## THE TASK
Each entry below is to be restated word for word, with no pictures carried over.

[Records from a data source]
>>

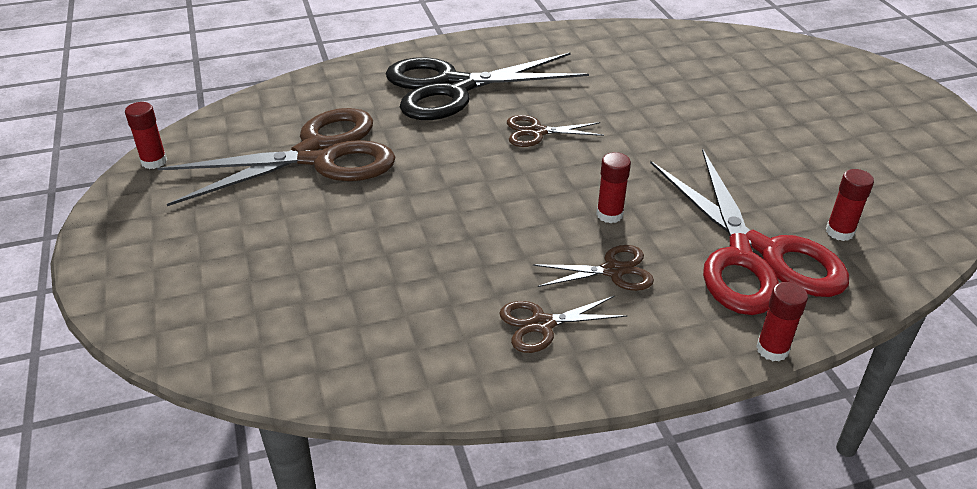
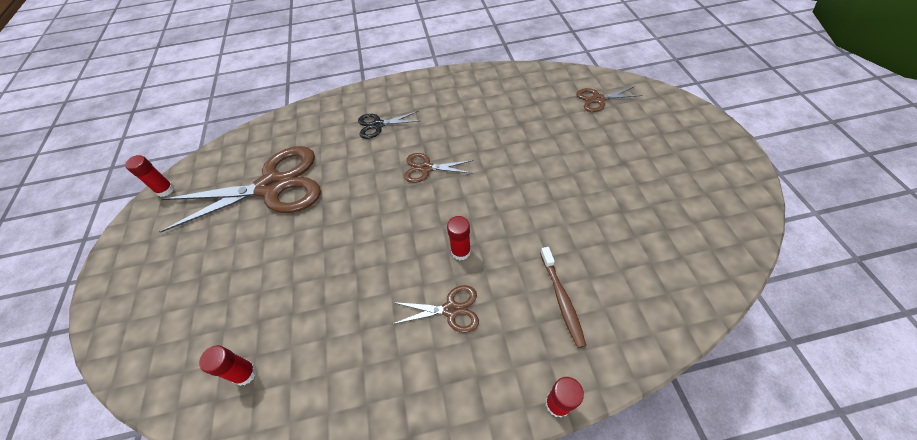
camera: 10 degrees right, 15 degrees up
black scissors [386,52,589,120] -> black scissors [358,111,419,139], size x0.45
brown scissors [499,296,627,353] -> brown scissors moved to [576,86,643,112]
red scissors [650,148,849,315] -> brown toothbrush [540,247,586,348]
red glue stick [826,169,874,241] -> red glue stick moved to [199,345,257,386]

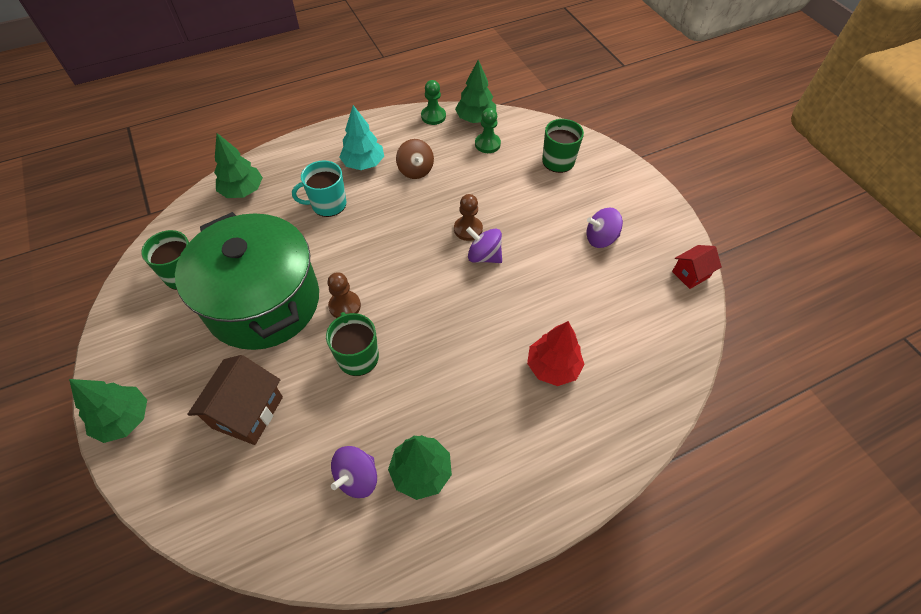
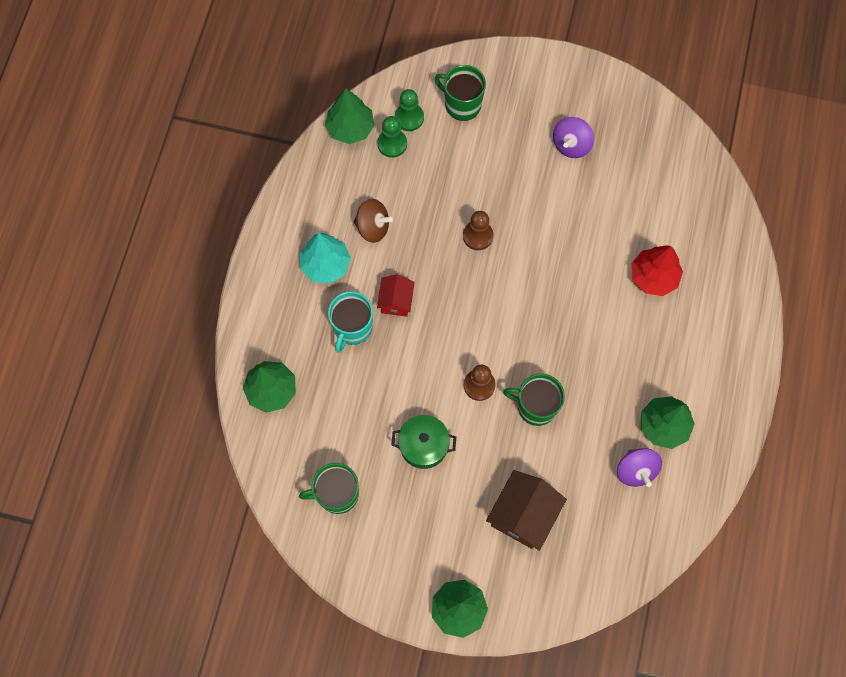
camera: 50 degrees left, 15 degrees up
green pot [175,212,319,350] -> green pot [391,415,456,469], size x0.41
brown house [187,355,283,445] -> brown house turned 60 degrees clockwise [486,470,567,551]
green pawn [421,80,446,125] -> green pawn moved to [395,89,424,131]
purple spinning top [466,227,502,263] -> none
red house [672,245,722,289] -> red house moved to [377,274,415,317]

<<

## ANSWER TO THIS TASK
camera: 10 degrees right, 15 degrees up
black scissors [386,52,589,120] -> black scissors [358,111,419,139], size x0.45
brown scissors [499,296,627,353] -> brown scissors moved to [576,86,643,112]
red scissors [650,148,849,315] -> brown toothbrush [540,247,586,348]
red glue stick [826,169,874,241] -> red glue stick moved to [199,345,257,386]

camera: 50 degrees left, 15 degrees up
green pot [175,212,319,350] -> green pot [391,415,456,469], size x0.41
brown house [187,355,283,445] -> brown house turned 60 degrees clockwise [486,470,567,551]
green pawn [421,80,446,125] -> green pawn moved to [395,89,424,131]
purple spinning top [466,227,502,263] -> none
red house [672,245,722,289] -> red house moved to [377,274,415,317]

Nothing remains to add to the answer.